-- TASK DETAILS --
A single number is all that's needed: how many lines in the data contain the string "round".

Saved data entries
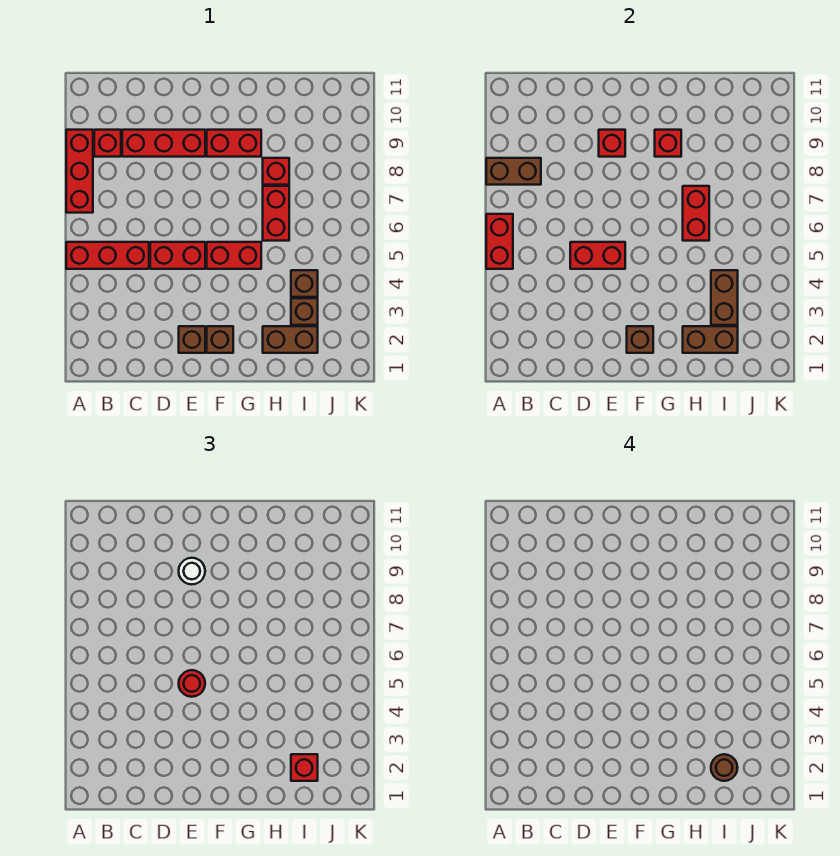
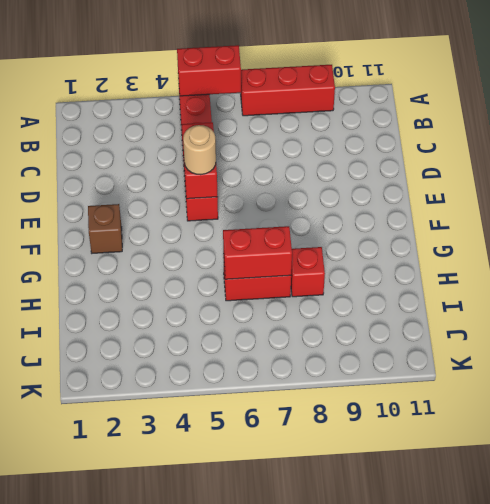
tan 1x1 round brick [183,125,216,175] -> red 1x1 round brick [179,670,205,697]
none -> red 1x1 brick [94,130,121,157]
none -> red 1x3 brick [122,130,205,157]
none -> brown 1x1 brick [179,326,205,353]

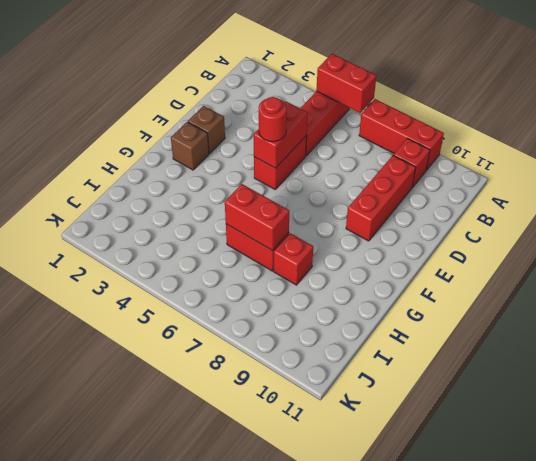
none -> red 1x2 brick [207,242,261,269]
none -> red 1x2 brick [207,130,261,157]
none -> brown 1x2 brick [263,326,318,353]

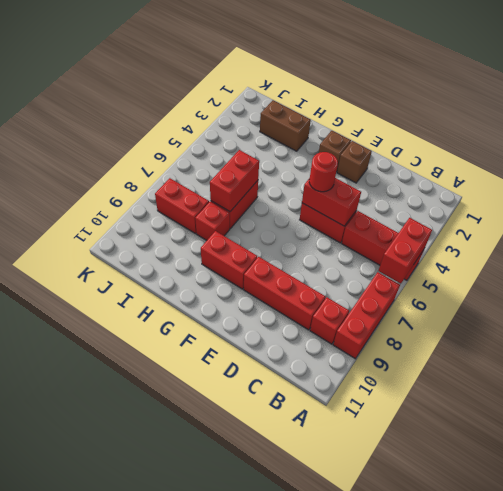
red 1x2 brick [155,178,209,234] -> red 1x2 brick moved to [207,242,261,269]
none -> brown 1x1 brick [291,298,318,325]
none -> brown 1x1 brick [291,270,318,297]
none -> brown 1x2 brick [486,158,541,185]

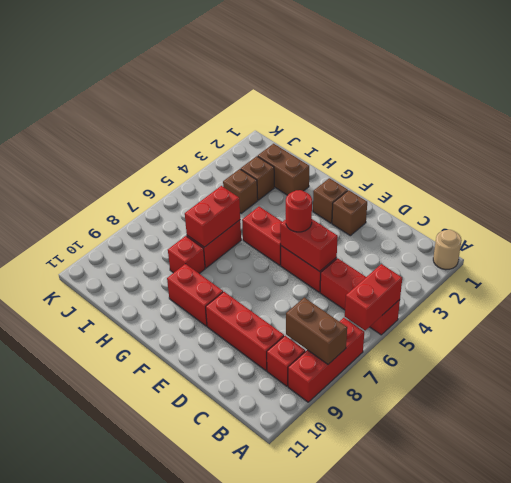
tan 1x1 round brick [433,230,462,270] -> none
none -> red 1x1 brick [599,130,625,157]
none -> brown 1x1 brick [627,326,653,353]
none -> red 1x1 brick [655,130,681,157]

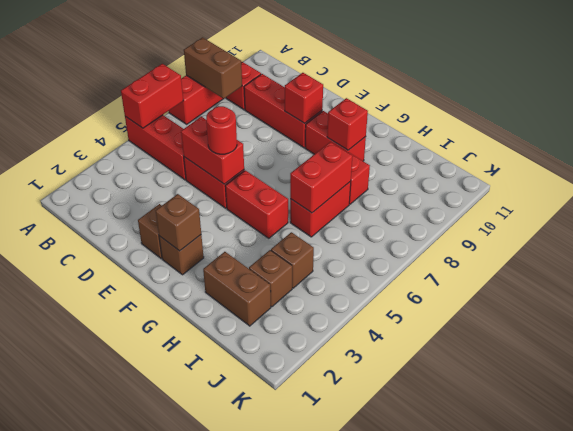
none -> brown 1x2 brick [683,326,738,353]
none -> brown 1x2 brick [711,270,738,325]
none -> white 1x1 round brick [179,558,205,584]

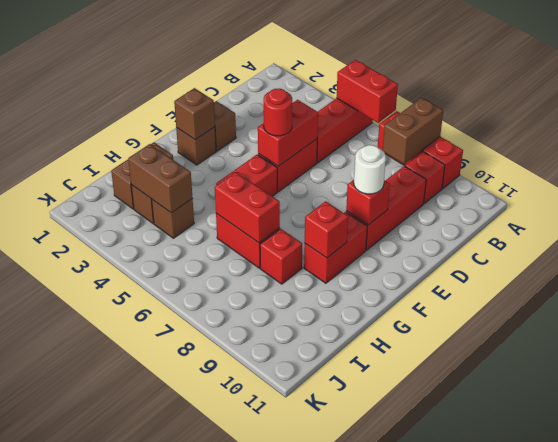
none -> brown 1x2 brick [683,326,738,353]
none -> red 1x1 brick [291,754,318,781]
none -> brown 1x1 round brick [711,754,738,781]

-- FINISHED EXERCISE --
4